When you write out the entries, keep every line exactly as it appears.

(Data excerpts Opens)

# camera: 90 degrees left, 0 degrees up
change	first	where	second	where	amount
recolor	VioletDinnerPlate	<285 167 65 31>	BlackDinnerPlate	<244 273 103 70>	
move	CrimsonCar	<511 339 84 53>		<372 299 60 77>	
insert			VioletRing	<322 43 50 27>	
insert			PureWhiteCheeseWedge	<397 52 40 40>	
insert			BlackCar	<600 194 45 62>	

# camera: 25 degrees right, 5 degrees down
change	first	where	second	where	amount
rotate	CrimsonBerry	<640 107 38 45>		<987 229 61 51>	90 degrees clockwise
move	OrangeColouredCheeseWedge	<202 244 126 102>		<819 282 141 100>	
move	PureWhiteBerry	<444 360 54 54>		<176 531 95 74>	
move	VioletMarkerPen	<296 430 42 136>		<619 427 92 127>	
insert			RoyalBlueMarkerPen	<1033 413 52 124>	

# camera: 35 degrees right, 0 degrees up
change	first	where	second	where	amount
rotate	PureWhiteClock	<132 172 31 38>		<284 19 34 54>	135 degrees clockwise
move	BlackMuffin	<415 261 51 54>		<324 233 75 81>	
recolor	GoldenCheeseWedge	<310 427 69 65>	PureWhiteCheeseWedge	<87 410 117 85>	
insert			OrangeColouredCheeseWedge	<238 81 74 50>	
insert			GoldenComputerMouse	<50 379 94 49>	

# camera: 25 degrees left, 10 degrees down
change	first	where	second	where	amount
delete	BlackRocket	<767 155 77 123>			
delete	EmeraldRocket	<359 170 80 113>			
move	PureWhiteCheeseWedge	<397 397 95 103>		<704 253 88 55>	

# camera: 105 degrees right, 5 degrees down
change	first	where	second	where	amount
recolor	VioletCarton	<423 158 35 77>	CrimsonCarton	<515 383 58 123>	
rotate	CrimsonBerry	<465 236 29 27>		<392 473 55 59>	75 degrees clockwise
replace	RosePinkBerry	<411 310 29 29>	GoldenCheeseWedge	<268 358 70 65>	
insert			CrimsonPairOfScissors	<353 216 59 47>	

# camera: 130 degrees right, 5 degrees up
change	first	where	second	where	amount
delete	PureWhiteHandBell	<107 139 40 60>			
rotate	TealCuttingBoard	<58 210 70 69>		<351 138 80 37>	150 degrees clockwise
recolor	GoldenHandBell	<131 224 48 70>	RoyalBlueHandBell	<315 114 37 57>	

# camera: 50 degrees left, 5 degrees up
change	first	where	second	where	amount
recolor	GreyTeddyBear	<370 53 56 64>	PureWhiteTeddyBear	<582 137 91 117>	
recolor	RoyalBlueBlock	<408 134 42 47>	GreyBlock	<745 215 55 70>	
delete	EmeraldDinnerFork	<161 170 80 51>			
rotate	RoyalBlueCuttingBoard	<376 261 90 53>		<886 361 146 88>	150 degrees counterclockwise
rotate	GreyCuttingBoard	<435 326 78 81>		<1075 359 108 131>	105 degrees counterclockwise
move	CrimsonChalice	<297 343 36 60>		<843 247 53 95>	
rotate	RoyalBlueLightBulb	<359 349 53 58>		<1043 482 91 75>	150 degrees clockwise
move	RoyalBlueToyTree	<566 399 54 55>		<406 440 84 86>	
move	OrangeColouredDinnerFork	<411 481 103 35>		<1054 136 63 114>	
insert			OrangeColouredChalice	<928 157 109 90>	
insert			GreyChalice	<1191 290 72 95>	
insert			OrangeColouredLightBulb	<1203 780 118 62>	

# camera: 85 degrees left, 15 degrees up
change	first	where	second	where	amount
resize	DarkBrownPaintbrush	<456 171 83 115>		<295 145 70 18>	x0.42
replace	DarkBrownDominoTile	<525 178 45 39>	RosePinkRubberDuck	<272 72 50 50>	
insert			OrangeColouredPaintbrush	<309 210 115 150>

(Data excerpts Closes)

* Output of the task:
# camera: 90 degrees left, 0 degrees up
change	first	where	second	where	amount
recolor	VioletDinnerPlate	<285 167 65 31>	BlackDinnerPlate	<244 273 103 70>	
move	CrimsonCar	<511 339 84 53>		<372 299 60 77>	
insert			VioletRing	<322 43 50 27>	
insert			PureWhiteCheeseWedge	<397 52 40 40>	
insert			BlackCar	<600 194 45 62>	

# camera: 25 degrees right, 5 degrees down
change	first	where	second	where	amount
rotate	CrimsonBerry	<640 107 38 45>		<987 229 61 51>	90 degrees clockwise
move	OrangeColouredCheeseWedge	<202 244 126 102>		<819 282 141 100>	
move	PureWhiteBerry	<444 360 54 54>		<176 531 95 74>	
move	VioletMarkerPen	<296 430 42 136>		<619 427 92 127>	
insert			RoyalBlueMarkerPen	<1033 413 52 124>	

# camera: 35 degrees right, 0 degrees up
change	first	where	second	where	amount
rotate	PureWhiteClock	<132 172 31 38>		<284 19 34 54>	135 degrees clockwise
move	BlackMuffin	<415 261 51 54>		<324 233 75 81>	
recolor	GoldenCheeseWedge	<310 427 69 65>	PureWhiteCheeseWedge	<87 410 117 85>	
insert			OrangeColouredCheeseWedge	<238 81 74 50>	
insert			GoldenComputerMouse	<50 379 94 49>	

# camera: 25 degrees left, 10 degrees down
change	first	where	second	where	amount
delete	BlackRocket	<767 155 77 123>			
delete	EmeraldRocket	<359 170 80 113>			
move	PureWhiteCheeseWedge	<397 397 95 103>		<704 253 88 55>	

# camera: 105 degrees right, 5 degrees down
change	first	where	second	where	amount
recolor	VioletCarton	<423 158 35 77>	CrimsonCarton	<515 383 58 123>	
rotate	CrimsonBerry	<465 236 29 27>		<392 473 55 59>	75 degrees clockwise
replace	RosePinkBerry	<411 310 29 29>	GoldenCheeseWedge	<268 358 70 65>	
insert			CrimsonPairOfScissors	<353 216 59 47>	

# camera: 130 degrees right, 5 degrees up
change	first	where	second	where	amount
delete	PureWhiteHandBell	<107 139 40 60>			
rotate	TealCuttingBoard	<58 210 70 69>		<351 138 80 37>	150 degrees clockwise
recolor	GoldenHandBell	<131 224 48 70>	RoyalBlueHandBell	<315 114 37 57>	

# camera: 50 degrees left, 5 degrees up
change	first	where	second	where	amount
recolor	GreyTeddyBear	<370 53 56 64>	PureWhiteTeddyBear	<582 137 91 117>	
recolor	RoyalBlueBlock	<408 134 42 47>	GreyBlock	<745 215 55 70>	
delete	EmeraldDinnerFork	<161 170 80 51>			
rotate	RoyalBlueCuttingBoard	<376 261 90 53>		<886 361 146 88>	150 degrees counterclockwise
rotate	GreyCuttingBoard	<435 326 78 81>		<1075 359 108 131>	105 degrees counterclockwise
move	CrimsonChalice	<297 343 36 60>		<843 247 53 95>	
rotate	RoyalBlueLightBulb	<359 349 53 58>		<1043 482 91 75>	150 degrees clockwise
move	RoyalBlueToyTree	<566 399 54 55>		<406 440 84 86>	
move	OrangeColouredDinnerFork	<411 481 103 35>		<1054 136 63 114>	
insert			OrangeColouredChalice	<928 157 109 90>	
insert			GreyChalice	<1191 290 72 95>	
insert			OrangeColouredLightBulb	<1203 780 118 62>	

# camera: 85 degrees left, 15 degrees up
change	first	where	second	where	amount
resize	DarkBrownPaintbrush	<456 171 83 115>		<295 145 70 18>	x0.42
replace	DarkBrownDominoTile	<525 178 45 39>	RosePinkRubberDuck	<272 72 50 50>	
insert			OrangeColouredPaintbrush	<309 210 115 150>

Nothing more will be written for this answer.